» Task data:
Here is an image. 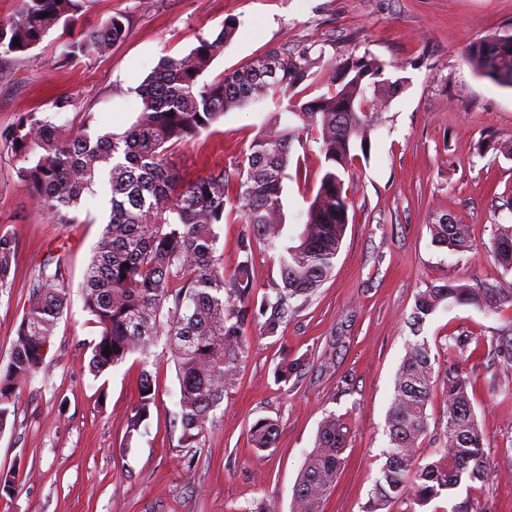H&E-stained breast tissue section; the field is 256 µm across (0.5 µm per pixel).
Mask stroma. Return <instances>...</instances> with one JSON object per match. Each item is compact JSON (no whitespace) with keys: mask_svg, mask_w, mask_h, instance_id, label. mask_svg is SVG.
Here are the masks:
<instances>
[{"mask_svg":"<svg viewBox=\"0 0 512 512\" xmlns=\"http://www.w3.org/2000/svg\"><path fill=\"white\" fill-rule=\"evenodd\" d=\"M127 33L104 57L65 64L59 31L12 64L0 81V139L27 112L91 136L128 130L142 110L135 89L166 58L212 38L225 18L239 22L204 74L212 81L273 47L310 49L324 68L372 55L386 76L404 77L372 130L369 156L346 179L349 224L334 270L316 294L266 335L245 332L239 380L224 396L202 439L194 468L175 455L179 433L169 416L179 390L173 362L152 366L156 406L146 432L126 438L138 399V356L89 373L87 348L98 334L81 285L109 219V194L85 196L74 224L38 212L0 143V231L18 245L13 284L0 292V364L7 363L30 285L48 249L60 247L69 301L60 317L45 374L19 390L13 425L0 433V512H255L265 502L290 512L293 491L318 427L333 414L348 427L344 464L323 512H363L388 446L386 415L395 375L412 334L406 324L427 283H490L506 293L492 313L456 305L423 329L431 346L466 334L480 343L467 363L476 377L470 398L486 436L490 475L462 482L435 499L432 512L468 500L481 512H512V383L498 374L491 342L512 330V271L490 255L498 225L512 224V159L489 139H512V86L480 76L466 54L489 36L512 33V0H94L78 28L114 14ZM271 104L227 112L199 138L174 146L168 159L184 181L234 170ZM320 157L308 152L285 180L284 233L298 234L317 190ZM465 225L472 248L452 254L431 243L439 218ZM294 364L288 382L282 363ZM277 421L274 448H252L258 419Z\"/></svg>","mask_w":512,"mask_h":512,"instance_id":"obj_1","label":"stroma"}]
</instances>
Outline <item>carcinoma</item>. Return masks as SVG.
<instances>
[{
    "label": "carcinoma",
    "mask_w": 512,
    "mask_h": 512,
    "mask_svg": "<svg viewBox=\"0 0 512 512\" xmlns=\"http://www.w3.org/2000/svg\"><path fill=\"white\" fill-rule=\"evenodd\" d=\"M91 0H20L8 20H0V63L21 60L51 31L62 28L59 60L79 62L103 56L126 32L125 16L112 15L96 27L73 32L76 19ZM47 17H42V14ZM238 26L227 18L212 40L202 38L189 53L162 61L137 87L143 110L123 134L91 139L82 127L64 128L35 112L21 115L5 135L15 160V175L42 213L72 224L69 211L97 184L110 194V215L87 266L84 307L99 328L89 343V371L105 370L139 355L142 370L139 401L127 416V441L148 426L156 399L146 369L153 348L164 342L179 380L173 425L180 427L179 462L196 464L197 448L238 376L245 353L247 327L264 319L275 335L295 313V302L308 301L332 273L345 237L352 201L345 176L367 154L370 131L378 119L374 101L396 92L400 79L384 77L385 64L375 57L351 58L327 84V91L301 102V86L319 76L318 59L309 49L271 48L250 64L207 82L203 74ZM20 45H13V39ZM467 59L493 81L490 63L512 76V35H493L473 45ZM270 100L268 112L249 153L234 175L214 170L188 184L180 183L166 150L197 139L224 114ZM316 144L322 158L319 186L304 213L298 235L286 241L283 182L288 178L293 145ZM247 225L232 275L224 276L216 228L234 214ZM433 245L466 252L467 231L441 218L429 225ZM277 263L280 282L258 294L254 252ZM490 254L512 270V225L497 228ZM15 240L0 233V290L12 286ZM66 271L49 250L31 283L27 307L6 366H0V432L6 429L21 385L45 371L54 329L68 294ZM503 289L489 283L433 282L414 298L410 325L419 332L426 319L453 300L487 312L498 309ZM474 338L448 337L447 362L435 373L438 355L427 340L407 344L390 402L386 461L374 481L365 512H388L396 502L407 512H425L432 500L462 481L483 482L489 475L485 436L469 396L475 378L464 368ZM499 366L512 372V336L497 339ZM441 394L442 440L429 460L420 463V442L428 430L427 406ZM278 424L257 420L250 429L253 448L274 447ZM347 431L336 415L325 417L312 450L296 480L292 512H322L344 462Z\"/></svg>",
    "instance_id": "obj_1"
}]
</instances>
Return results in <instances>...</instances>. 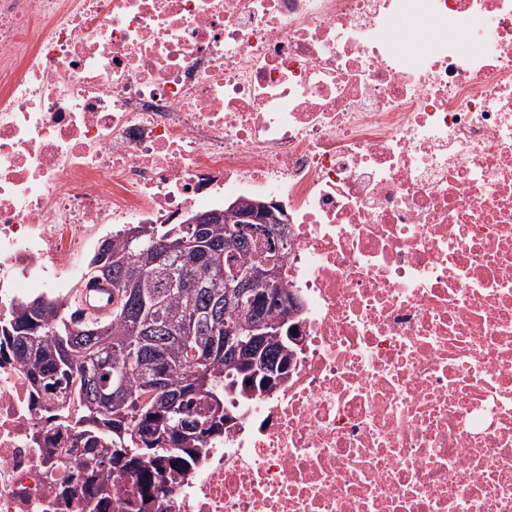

» Brief: Give again exactly the lines from the one holding "Outline <item>carcinoma</item>. Return" to the final line of the records, both ends included; any pictures stay out.

» The result:
Outline <item>carcinoma</item>. Return masks as SVG.
<instances>
[{
    "label": "carcinoma",
    "mask_w": 512,
    "mask_h": 512,
    "mask_svg": "<svg viewBox=\"0 0 512 512\" xmlns=\"http://www.w3.org/2000/svg\"><path fill=\"white\" fill-rule=\"evenodd\" d=\"M91 0H20L8 20H0V63L21 60L51 31L62 28L59 60L79 62L103 56L126 32L125 16L112 15L96 27L73 32L76 19ZM47 17H42V14ZM238 26L227 18L212 40L202 38L189 53L162 61L137 87L143 110L123 134L91 139L82 127L64 128L35 112L21 115L5 135L15 160V175L42 213L72 224L69 211L97 184L110 194V215L87 266L84 307L99 328L89 343V371L105 370L139 355L142 370L139 401L127 416V441L148 426L156 399L146 369L153 348L164 342L179 380L173 425L180 427L179 462L196 464L197 448L238 376L245 353L247 327L264 319L275 335L295 313V302L308 301L332 273L345 237L352 201L345 176L367 154L370 131L378 119L374 101L396 92L400 79L384 77L385 64L375 57L351 58L327 84V91L301 102V86L319 76L318 59L309 49L271 48L250 64L207 82L203 74ZM20 45H13V39ZM467 59L493 81L490 63L512 76V35H493L473 45ZM270 100L268 112L249 153L234 175L214 170L188 184L180 183L166 150L197 139L224 114ZM316 144L322 158L319 186L304 213L298 235L286 241L283 182L288 178L293 145ZM247 225L232 275L224 276L216 228L234 214ZM433 245L466 252L467 231L441 218L429 225ZM277 263L280 282L258 294L254 252ZM490 254L512 270V225L497 228ZM15 240L0 233V290L12 286ZM66 271L49 250L31 283L27 307L6 366H0V432L6 429L21 385L45 371L54 329L68 294ZM503 289L489 283L433 282L414 298L410 325L419 332L426 319L453 300L487 312L498 309ZM474 338L448 337L447 362L435 373L438 355L427 340L407 344L390 402L386 461L374 481L365 512H388L396 502L407 512H425L432 500L462 481L483 482L489 475L485 436L469 396L475 378L464 368ZM499 366L512 372V336L497 339ZM441 394L442 440L429 460L420 463V442L428 430L427 406ZM278 424L257 420L250 429L253 448L274 447ZM347 431L336 415L325 417L312 450L296 480L292 512H322L344 462Z\"/></svg>",
    "instance_id": "obj_1"
}]
</instances>
Return results in <instances>...</instances>. 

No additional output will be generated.